## PROBLEM TO SOLVE
Output the listing verbatim, leaving out every picture.

## DATA BLOCK
-- -- --

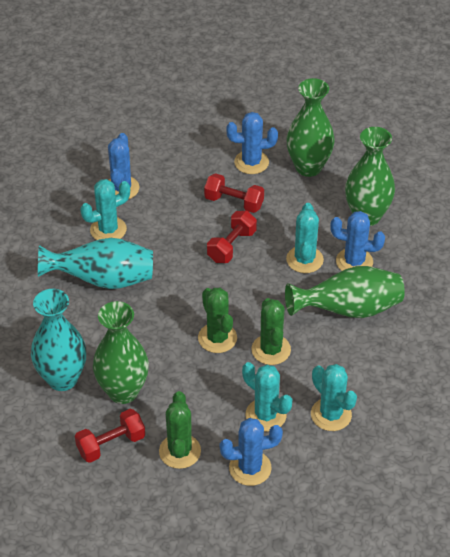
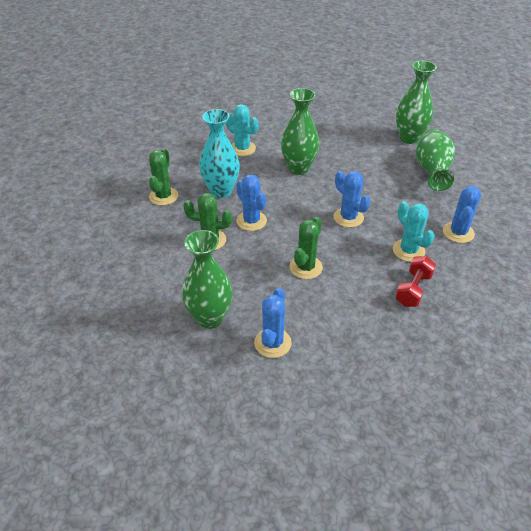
red dumbbell: 3 -> 1
turquoise cactus: 4 -> 2
turquoise vase: 2 -> 1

-- -- --

## ANSWER FOR THIS EXERCISE
red dumbbell: 3 -> 1
turquoise cactus: 4 -> 2
turquoise vase: 2 -> 1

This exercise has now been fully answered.